EXERCISE BRIEF: Without the pictures, set down every record below exactly as it reads.

RECORDS FOR THIS TASK:
====
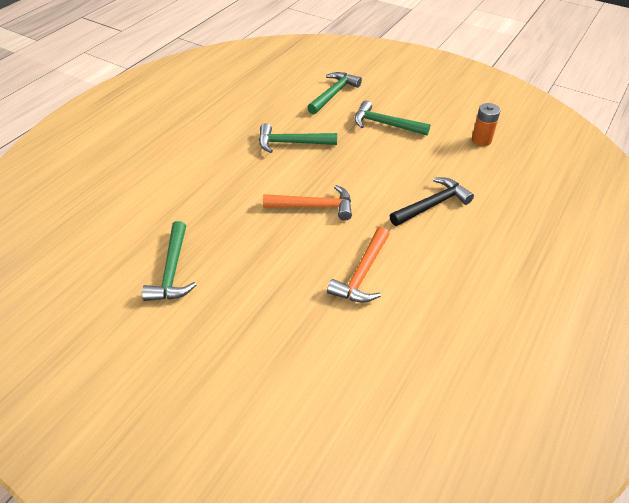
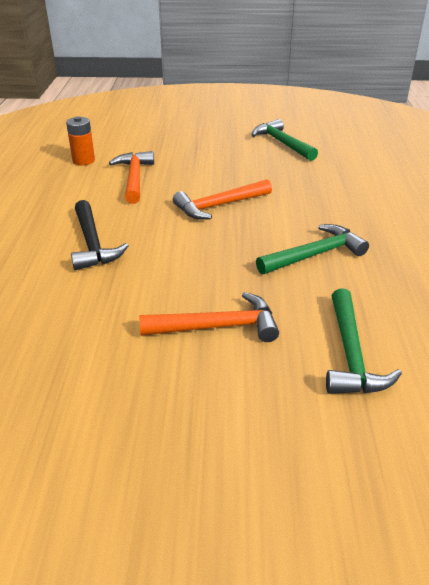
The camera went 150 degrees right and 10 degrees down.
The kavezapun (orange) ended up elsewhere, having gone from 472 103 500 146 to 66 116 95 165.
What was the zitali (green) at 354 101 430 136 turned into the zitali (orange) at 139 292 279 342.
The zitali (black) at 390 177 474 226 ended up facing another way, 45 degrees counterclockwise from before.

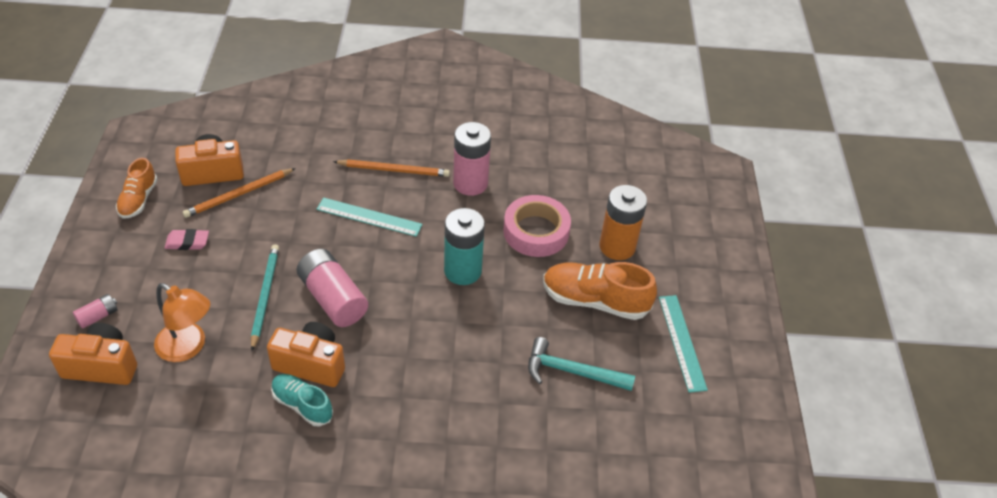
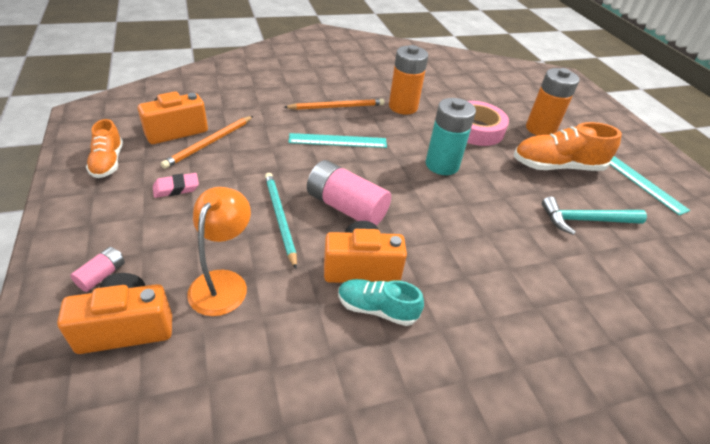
The camera went 20 degrees left and 5 degrees down.
What was the kavezapun (pink) at 453 122 491 196 turned into the kavezapun (orange) at 389 45 428 115.
The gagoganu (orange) at 154 283 210 362 ended up facing another way, 90 degrees counterclockwise from before.

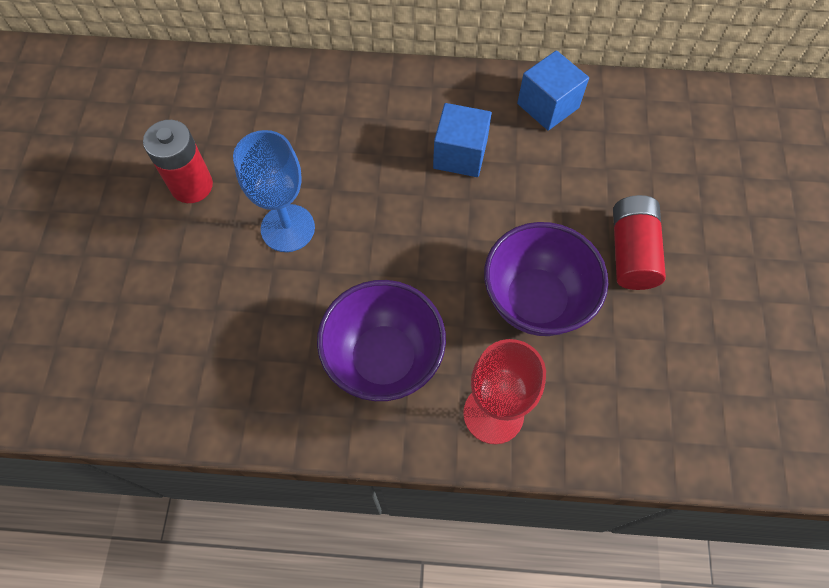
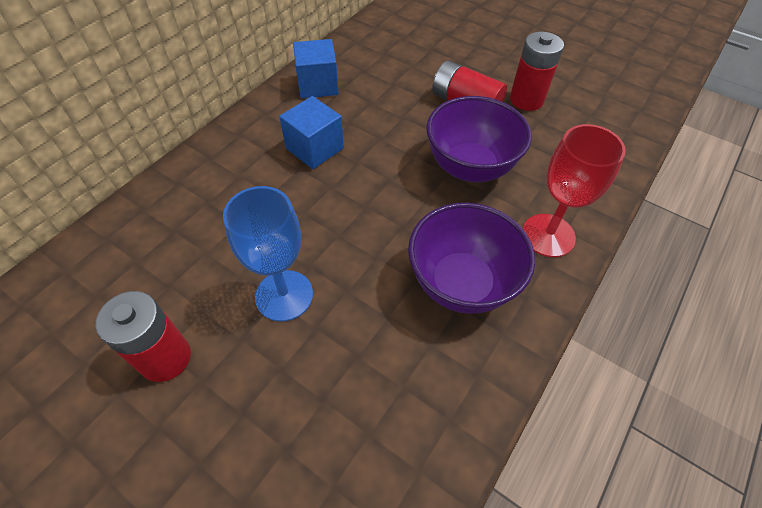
The camera went 60 degrees left and 10 degrees down.
The second view gained the kavezapun (red) at 510 32 564 111.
====
RESULT OF THIS EXERCISE:
The camera went 150 degrees right and 10 degrees down.
The kavezapun (orange) ended up elsewhere, having gone from 472 103 500 146 to 66 116 95 165.
What was the zitali (green) at 354 101 430 136 turned into the zitali (orange) at 139 292 279 342.
The zitali (black) at 390 177 474 226 ended up facing another way, 45 degrees counterclockwise from before.

The camera went 20 degrees left and 5 degrees down.
What was the kavezapun (pink) at 453 122 491 196 turned into the kavezapun (orange) at 389 45 428 115.
The gagoganu (orange) at 154 283 210 362 ended up facing another way, 90 degrees counterclockwise from before.

The camera went 60 degrees left and 10 degrees down.
The second view gained the kavezapun (red) at 510 32 564 111.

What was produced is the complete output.